---- The input

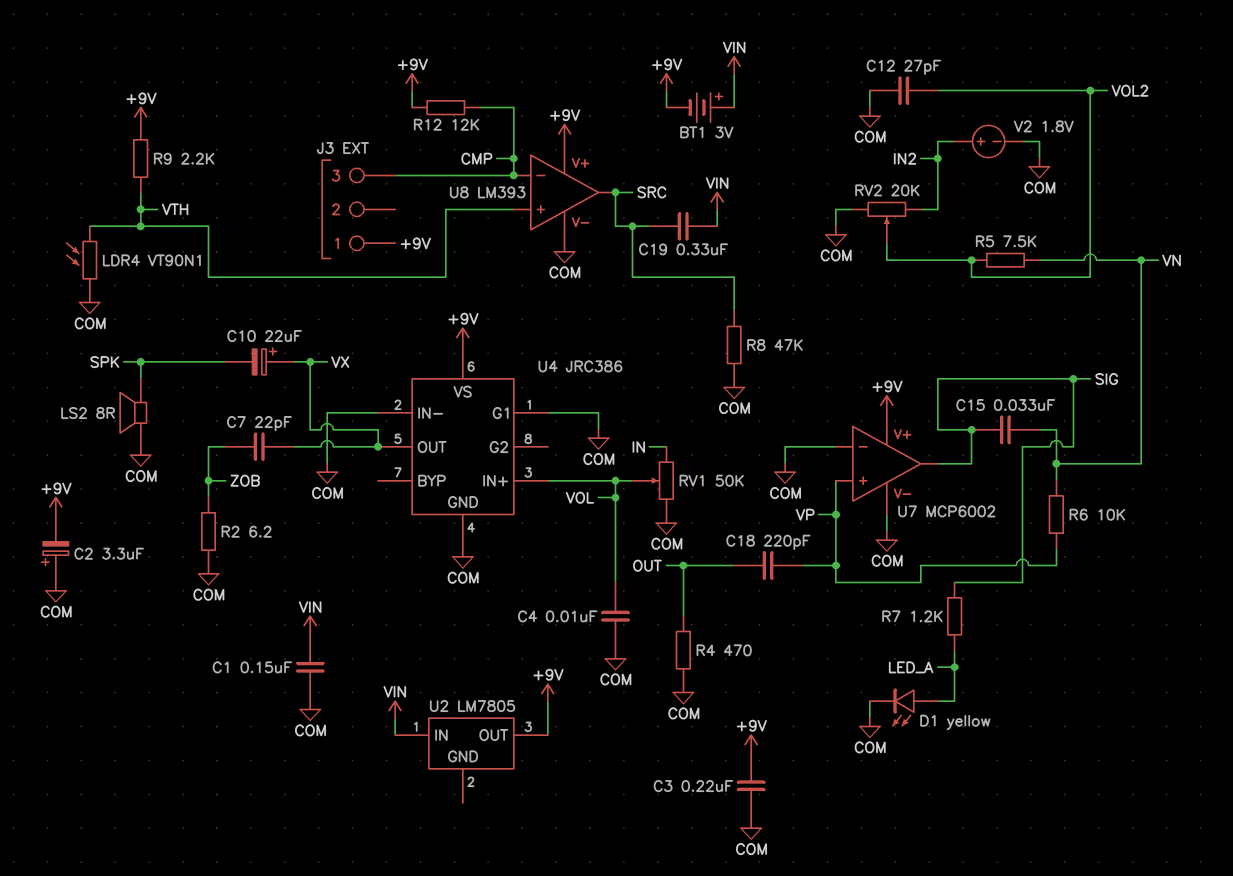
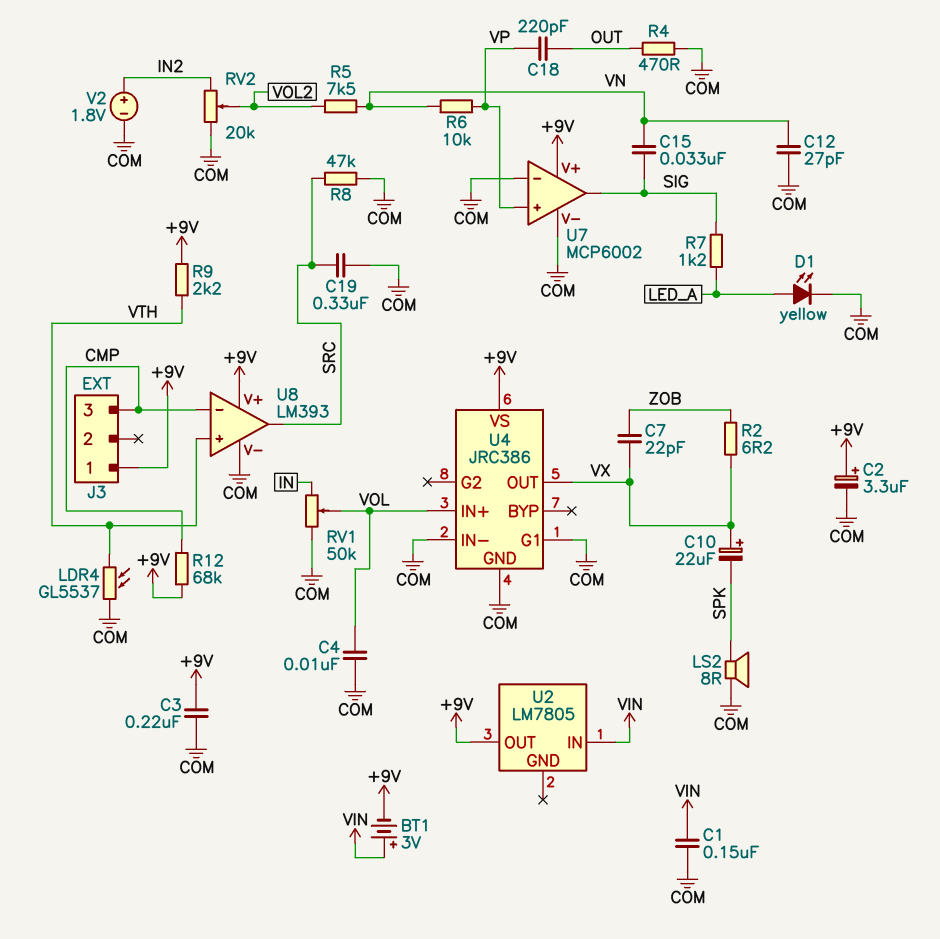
C2: 3.3uF (plus COM, minus +9V) -> 3.3uF (plus +9V, minus COM)
C12: 27pF (COM, VOL2) -> 27pF (COM, VN)
C19: 330nF (SRC, VIN) -> 330nF (COM, SRC)
LDR4: VT90N1 (COM, VTH) -> GL5537 (COM, VTH)
R2: 6.2 (COM, ZOB) -> 6.2 (VX, ZOB)
R12: 12k (+9V, CMP) -> 68k (+9V, CMP)

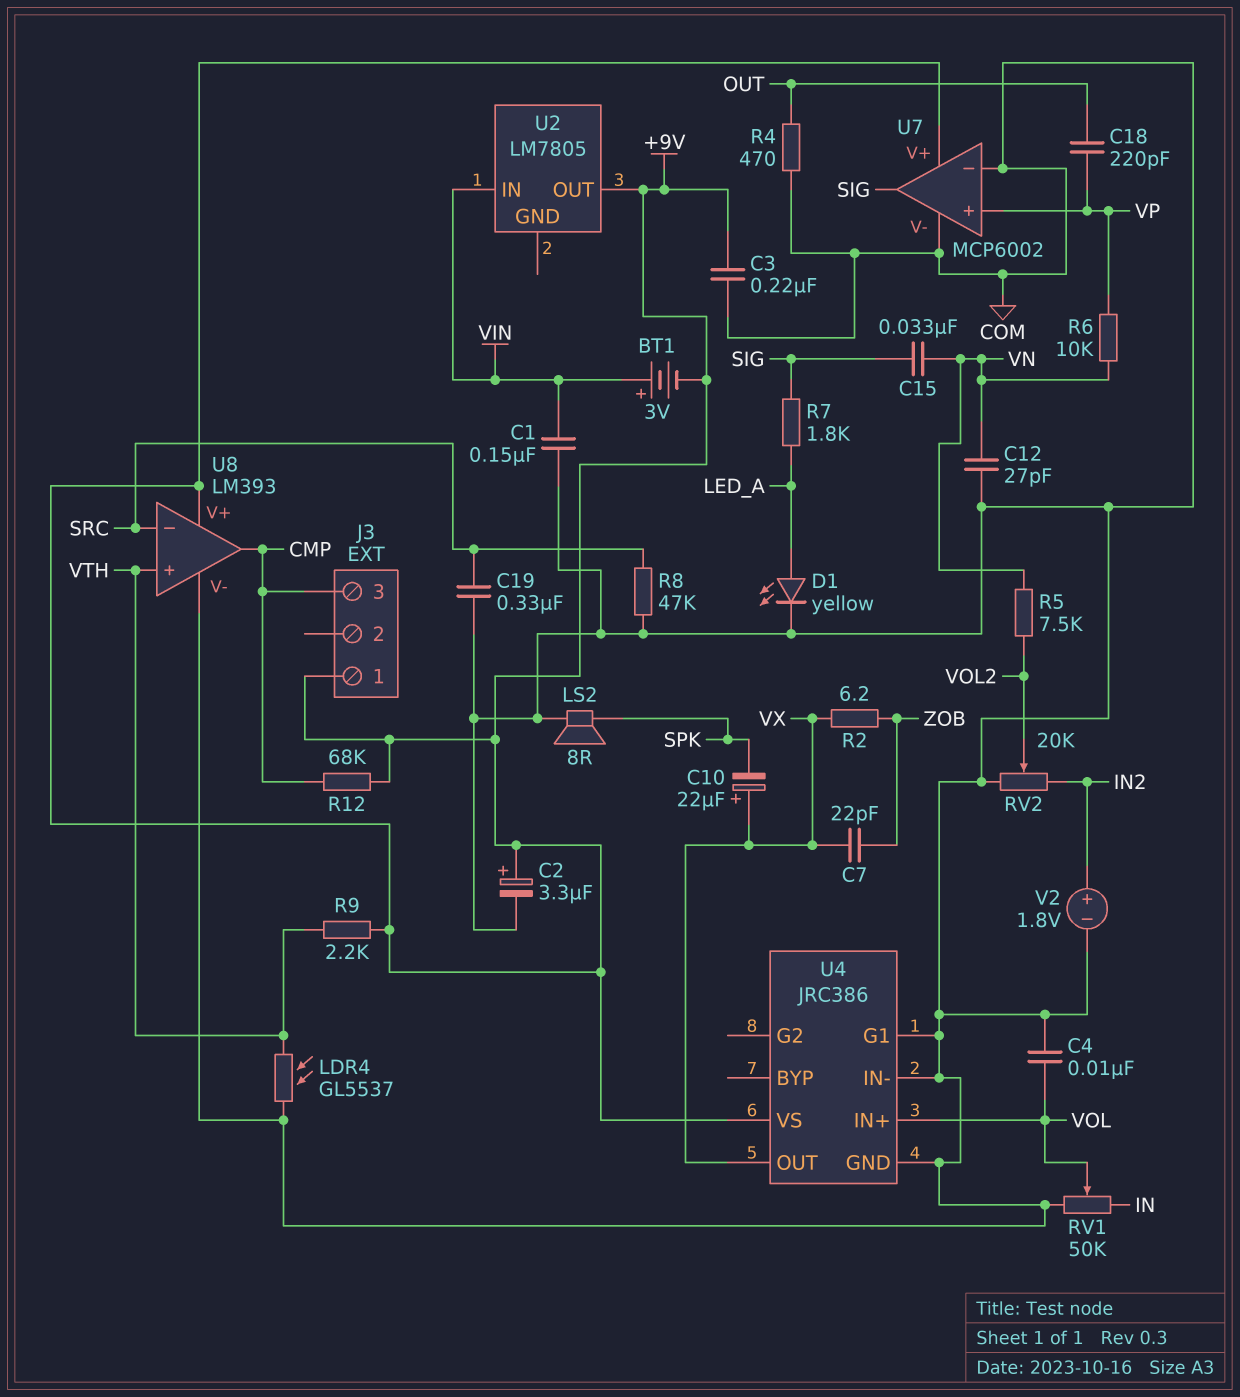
R7: 1.2k (LED_A, SIG) -> 1.8k (LED_A, SIG)
U8 pin in-: CMP -> SRC
U8 pin out: SRC -> CMP

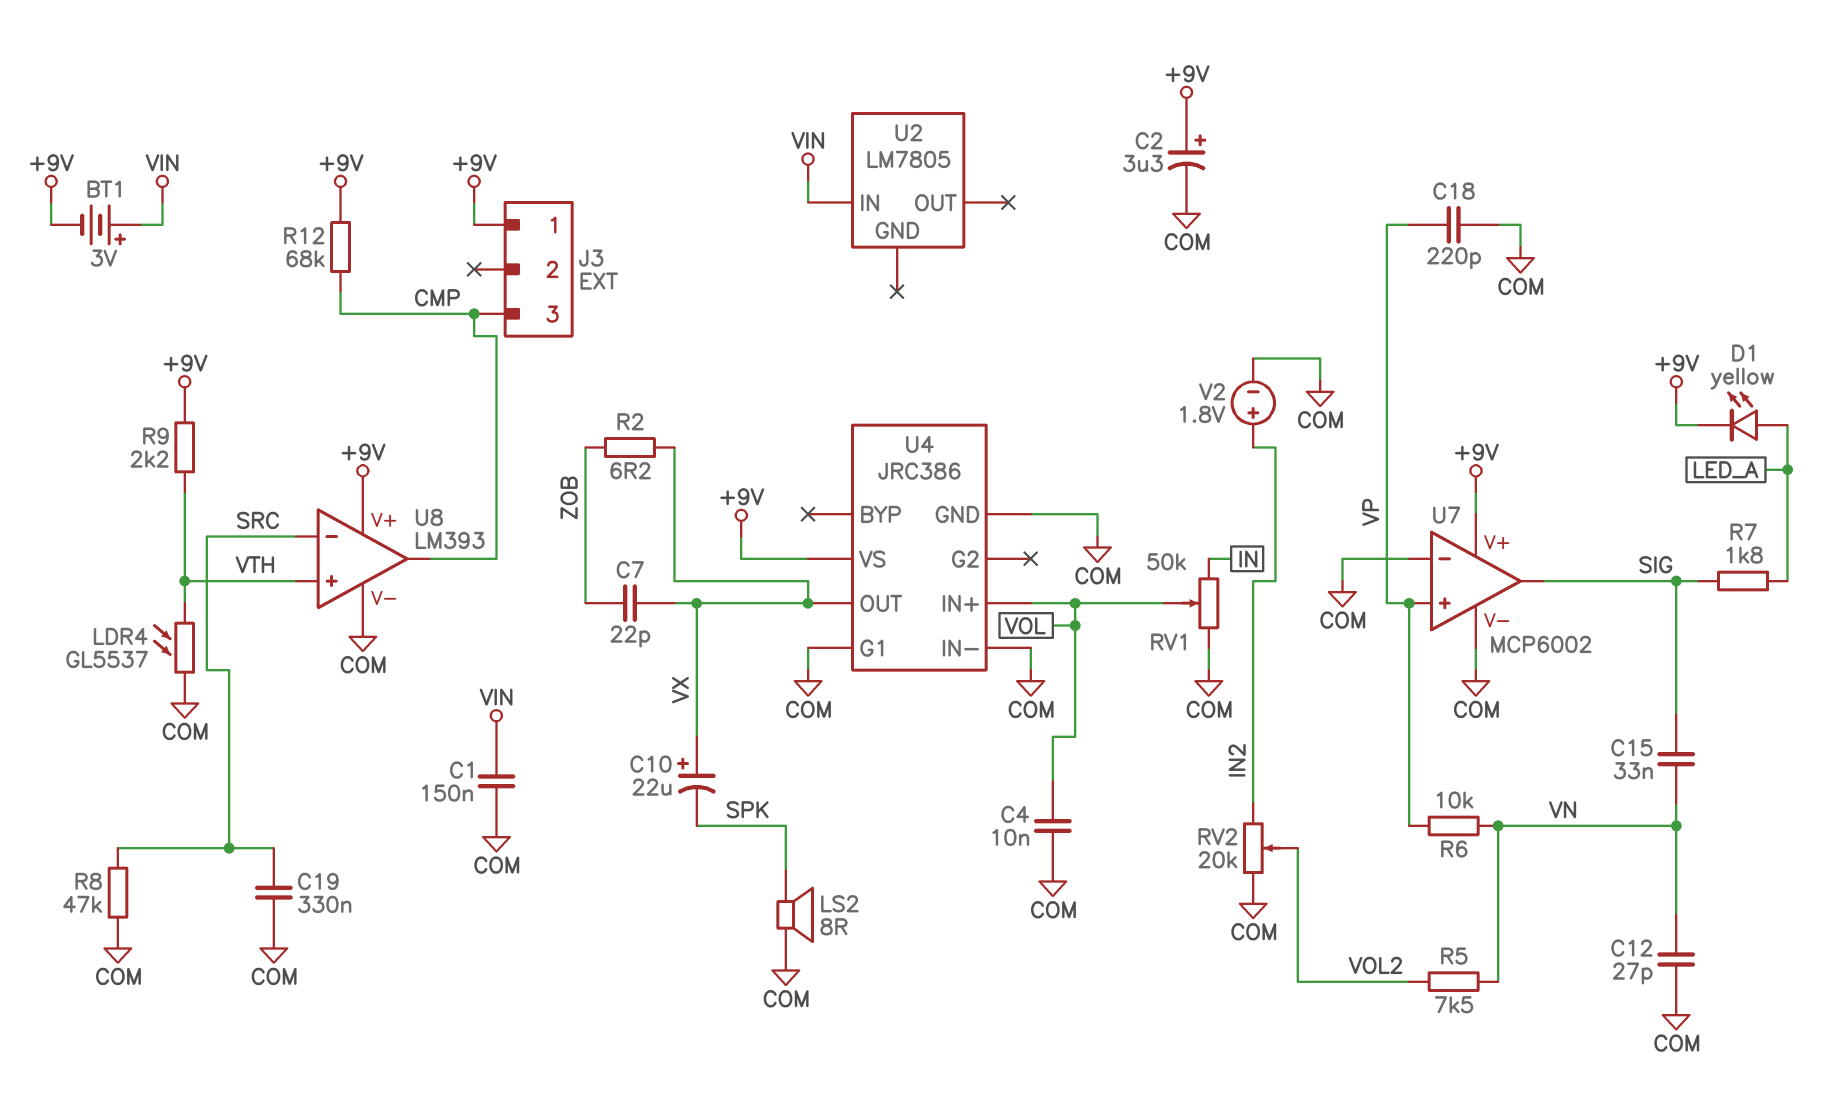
C3: 220nF (+9V, COM) -> none
C18: 220pF (OUT, VP) -> 220pF (COM, VP)
D1: LED yellow (A LED_A, K COM) -> LED yellow (A LED_A, K +9V)
R4: 470 (COM, OUT) -> none
U2 pin OUT: +9V -> none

--------

** Problem to solve **
Restate word for word the lines from the one holding "C18: 220pF (OUT, VP) -> 220pF (COM, VP)" through the last line of the listing, omitting every earlier line.

** Expected answer **
C18: 220pF (OUT, VP) -> 220pF (COM, VP)
D1: LED yellow (A LED_A, K COM) -> LED yellow (A LED_A, K +9V)
R4: 470 (COM, OUT) -> none
U2 pin OUT: +9V -> none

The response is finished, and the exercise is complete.